**What is expected**
Write only how many lines in this data include "none".

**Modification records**

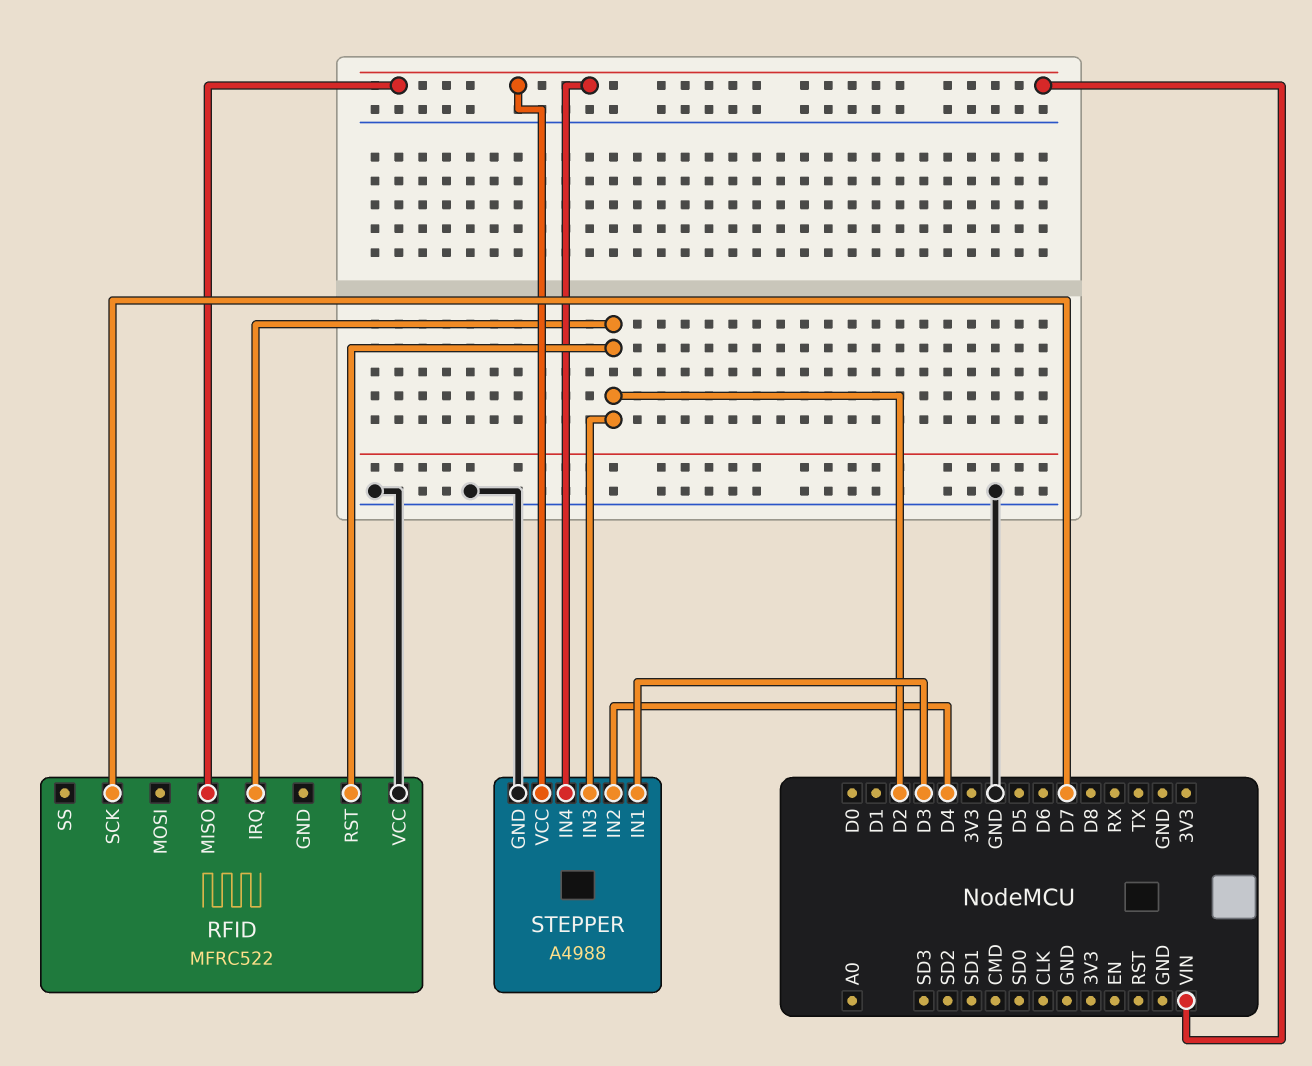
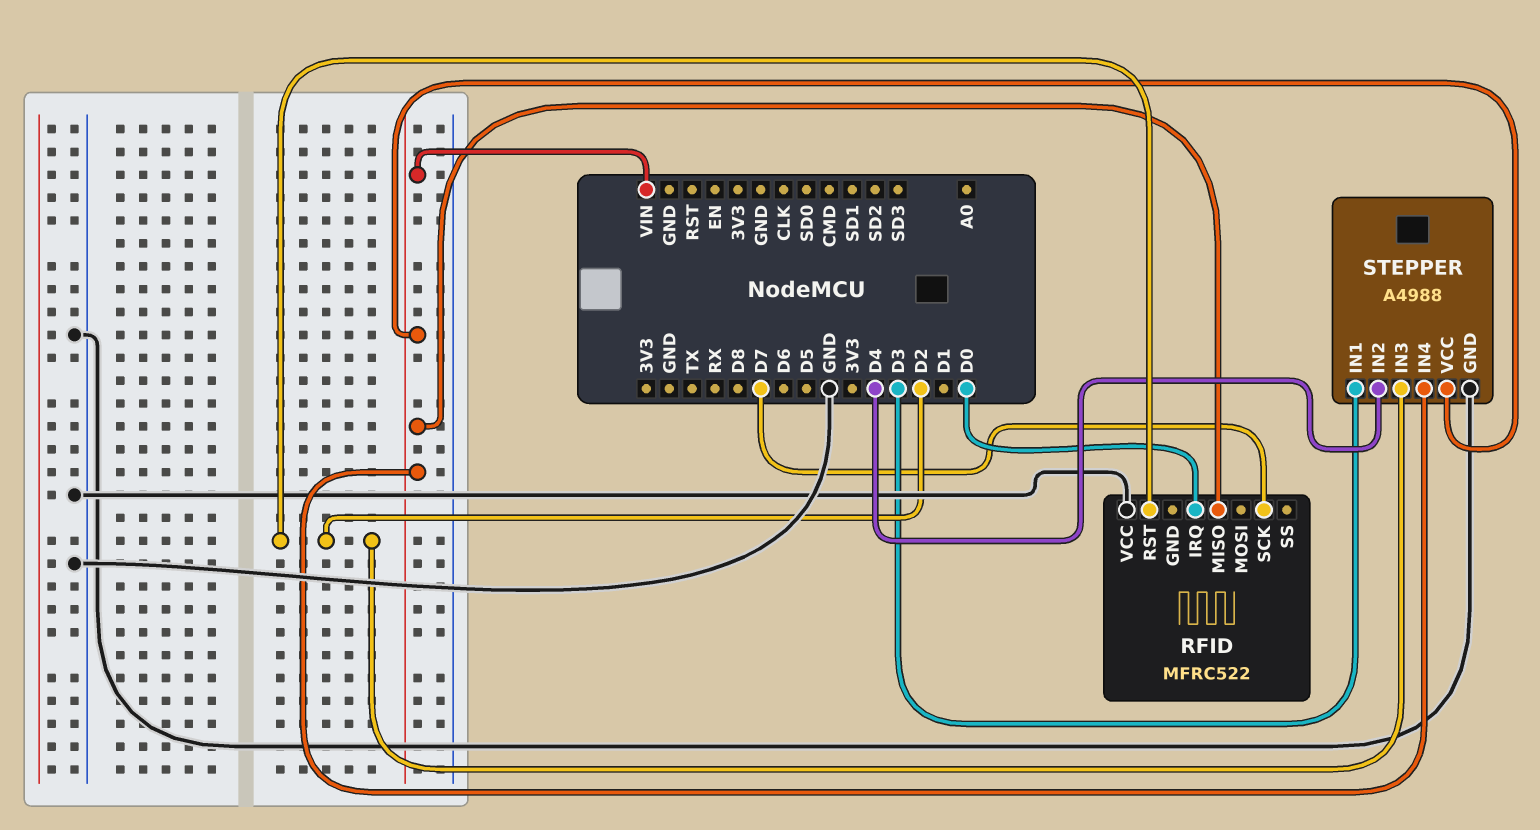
RFID pin IRQ: D2 -> D0

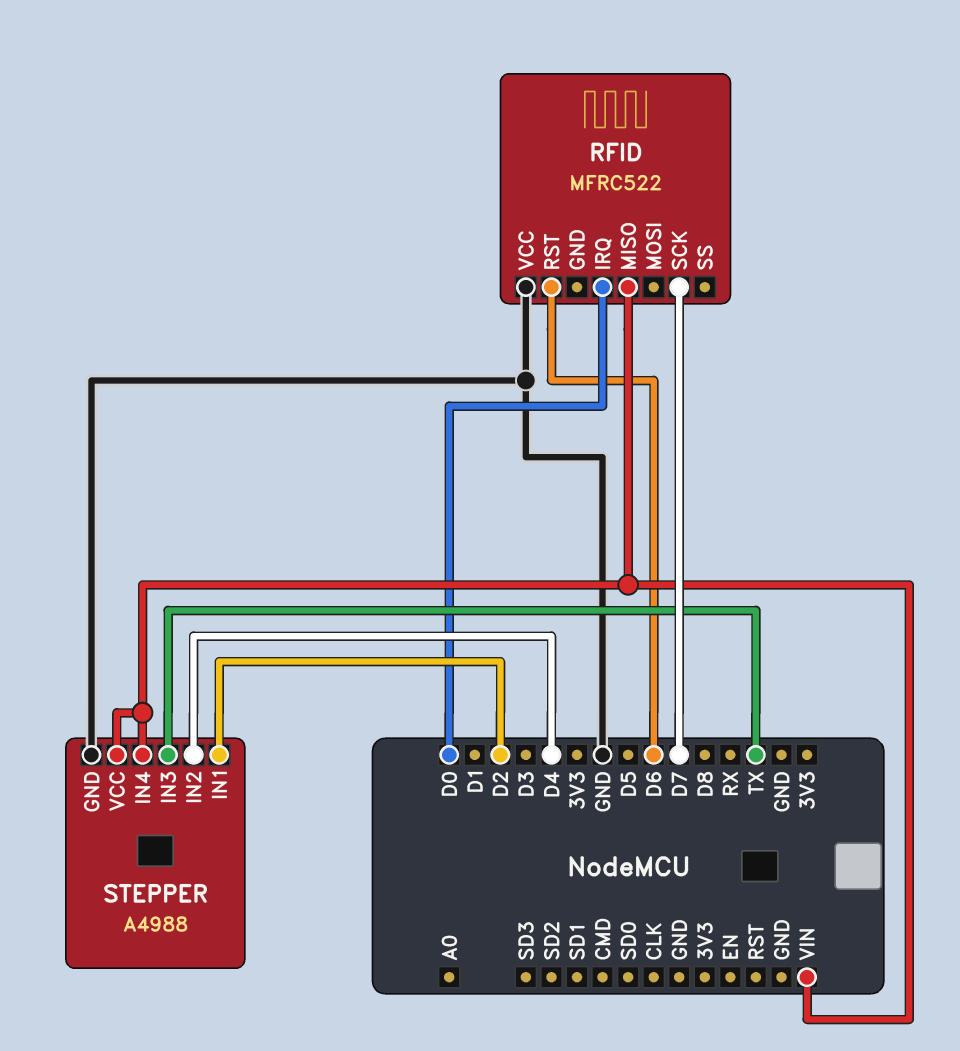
RFID pin RST: D2 -> D6
STEPPER pin IN1: D3 -> D2
STEPPER pin IN3: D2 -> TX

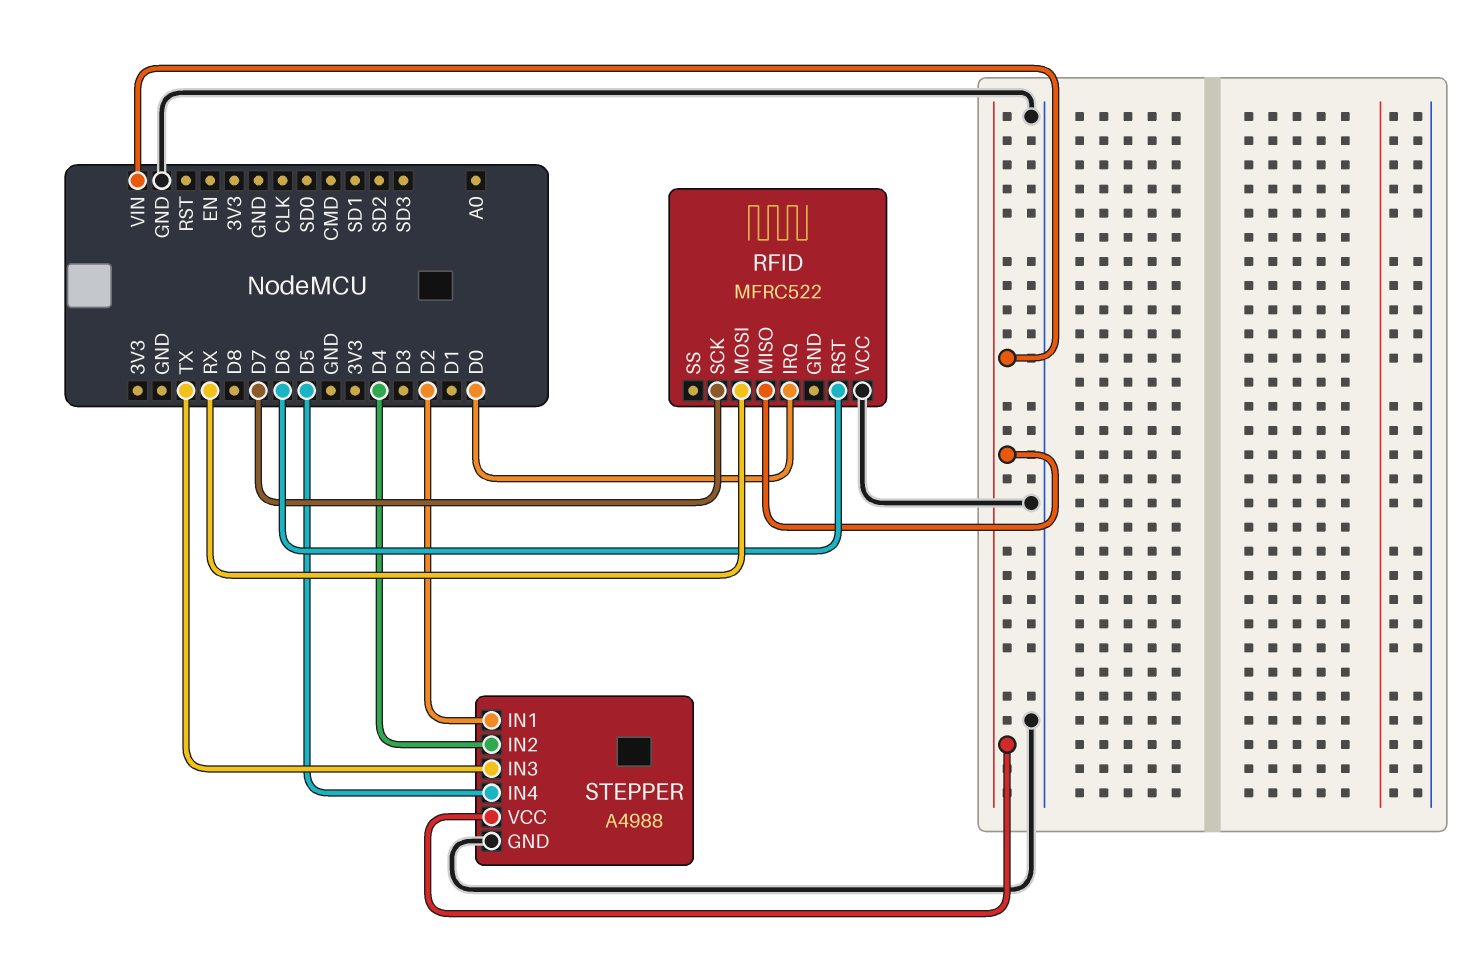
RFID pin MOSI: none -> RX
STEPPER pin IN4: VIN -> D5

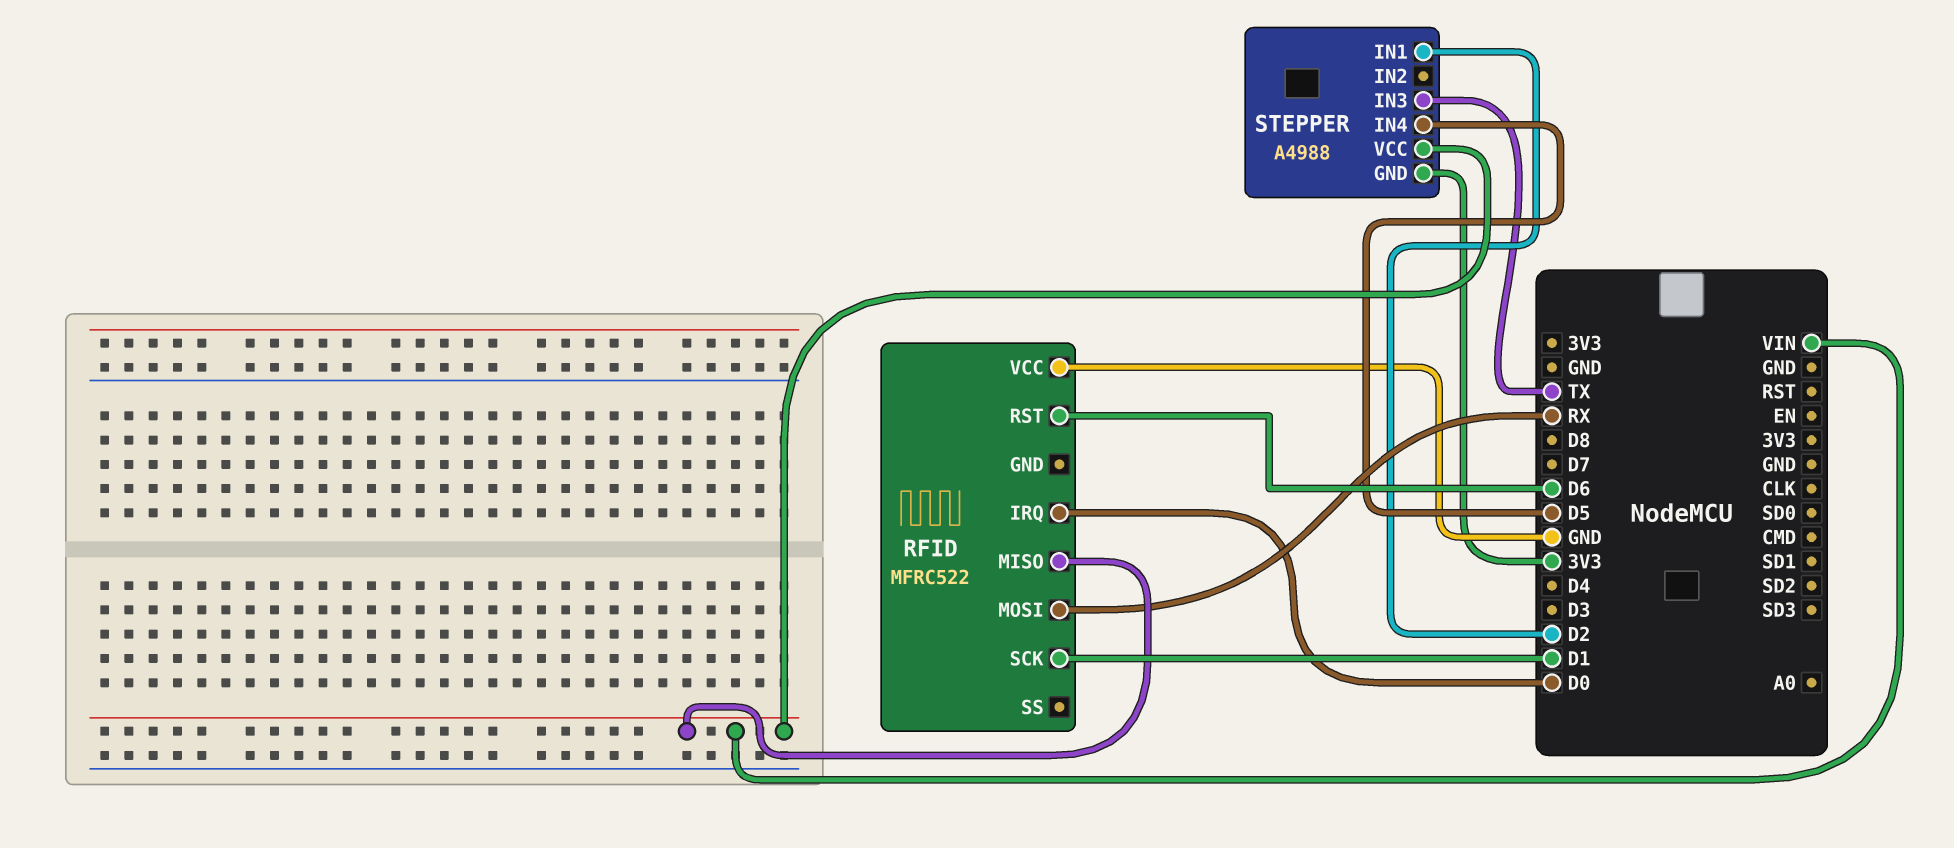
RFID pin SCK: D7 -> D1
STEPPER pin GND: GND -> 3V3
STEPPER pin IN2: D4 -> none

**Task solution**
2